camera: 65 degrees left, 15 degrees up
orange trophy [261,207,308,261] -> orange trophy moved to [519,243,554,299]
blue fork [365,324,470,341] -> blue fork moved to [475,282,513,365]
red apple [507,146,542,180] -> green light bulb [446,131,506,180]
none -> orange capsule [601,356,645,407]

··········

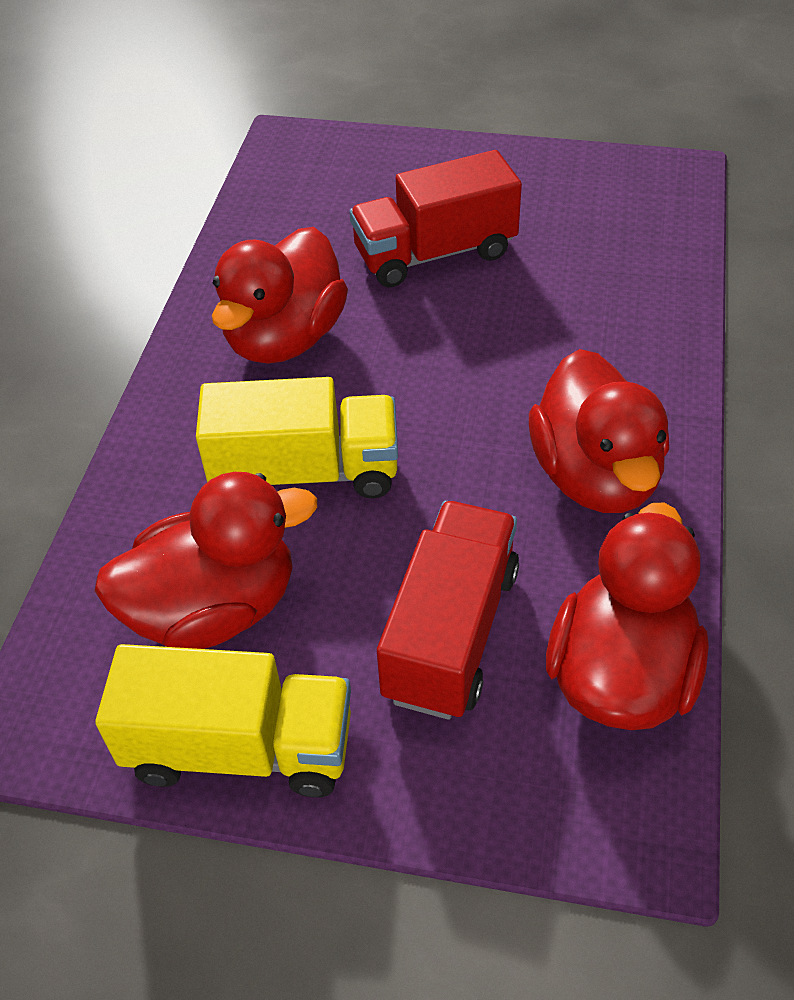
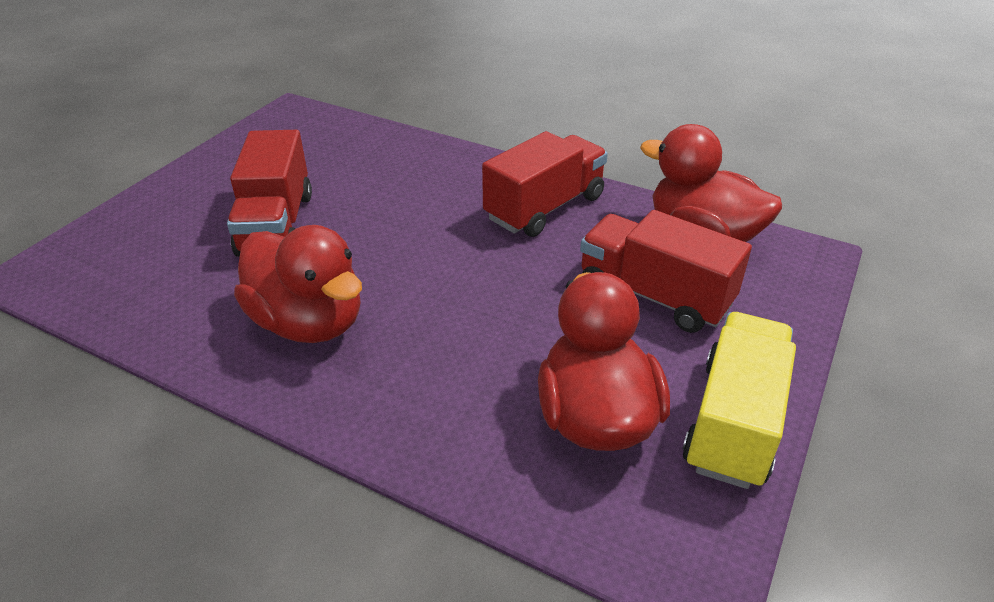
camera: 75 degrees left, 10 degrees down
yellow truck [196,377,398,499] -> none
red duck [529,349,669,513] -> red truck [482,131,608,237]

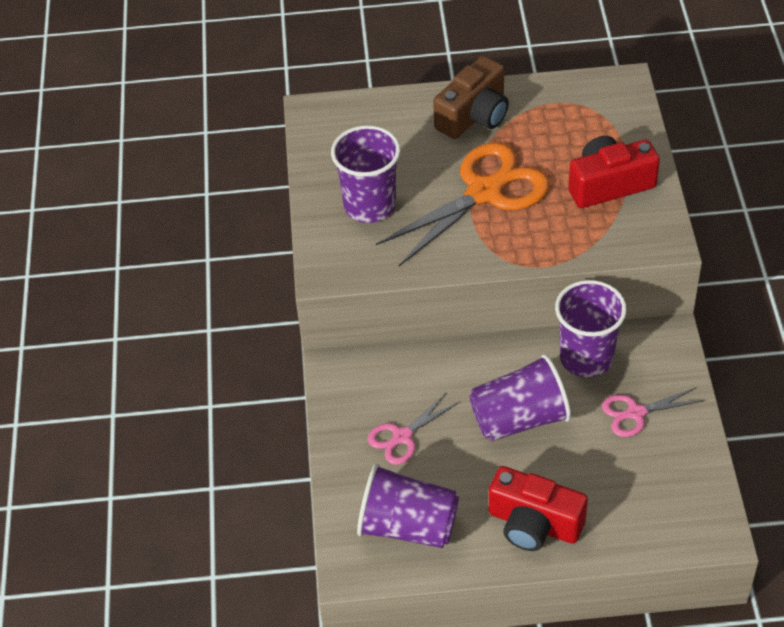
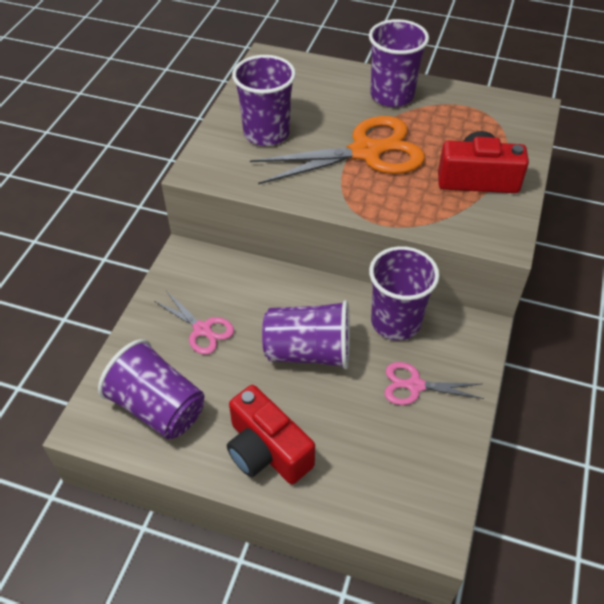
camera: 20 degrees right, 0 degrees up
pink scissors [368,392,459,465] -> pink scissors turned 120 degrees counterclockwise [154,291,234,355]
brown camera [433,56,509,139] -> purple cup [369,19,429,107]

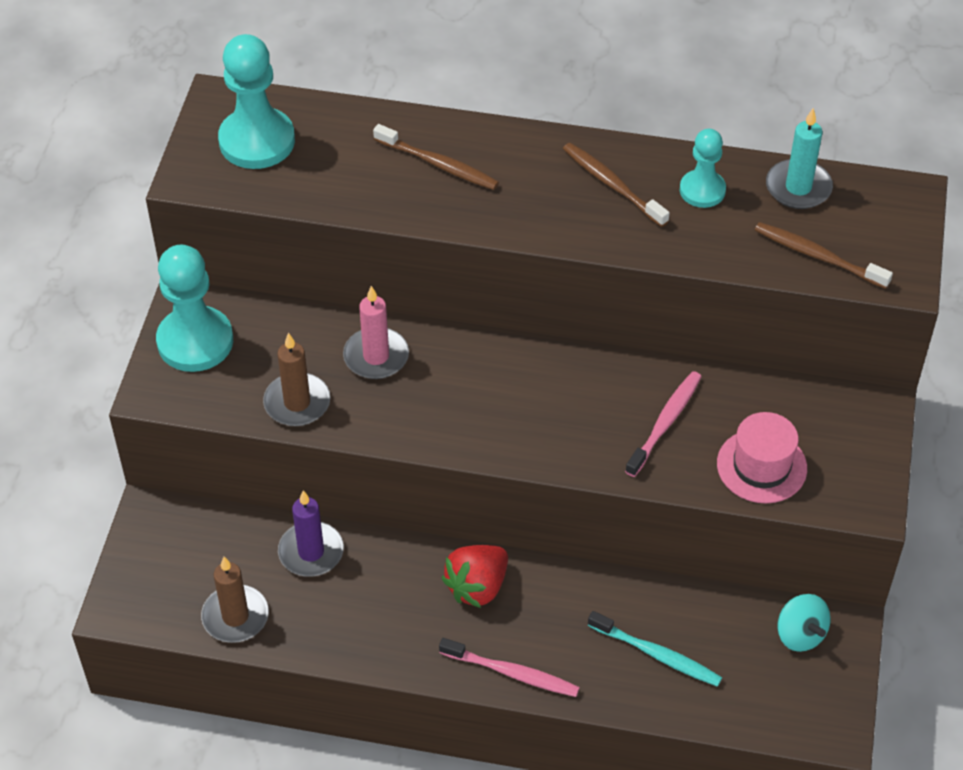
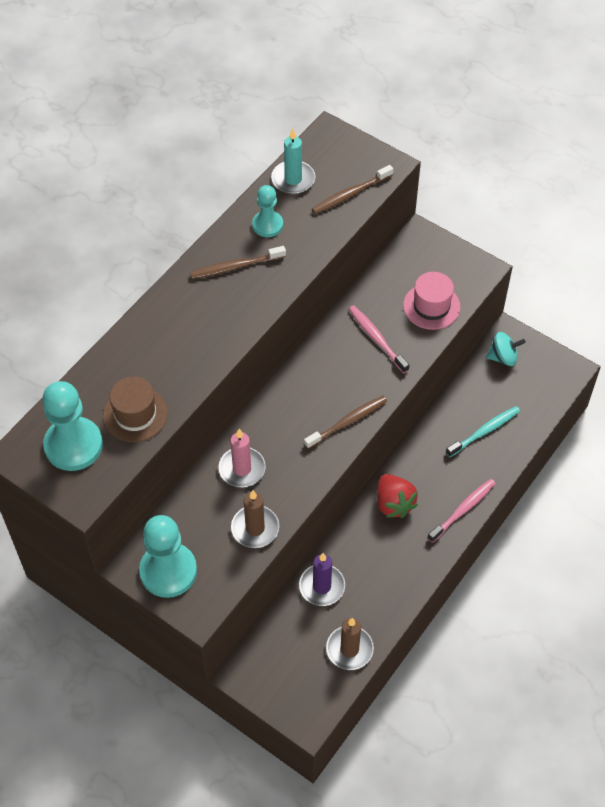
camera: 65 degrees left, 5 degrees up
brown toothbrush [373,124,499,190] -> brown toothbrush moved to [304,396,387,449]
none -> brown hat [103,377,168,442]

··········

### WHAT IS NEEDED:
Find the word "left" in the records and pull out each line that has it.

### YOUR RESPONSE:
camera: 65 degrees left, 15 degrees up
camera: 75 degrees left, 10 degrees down
camera: 65 degrees left, 5 degrees up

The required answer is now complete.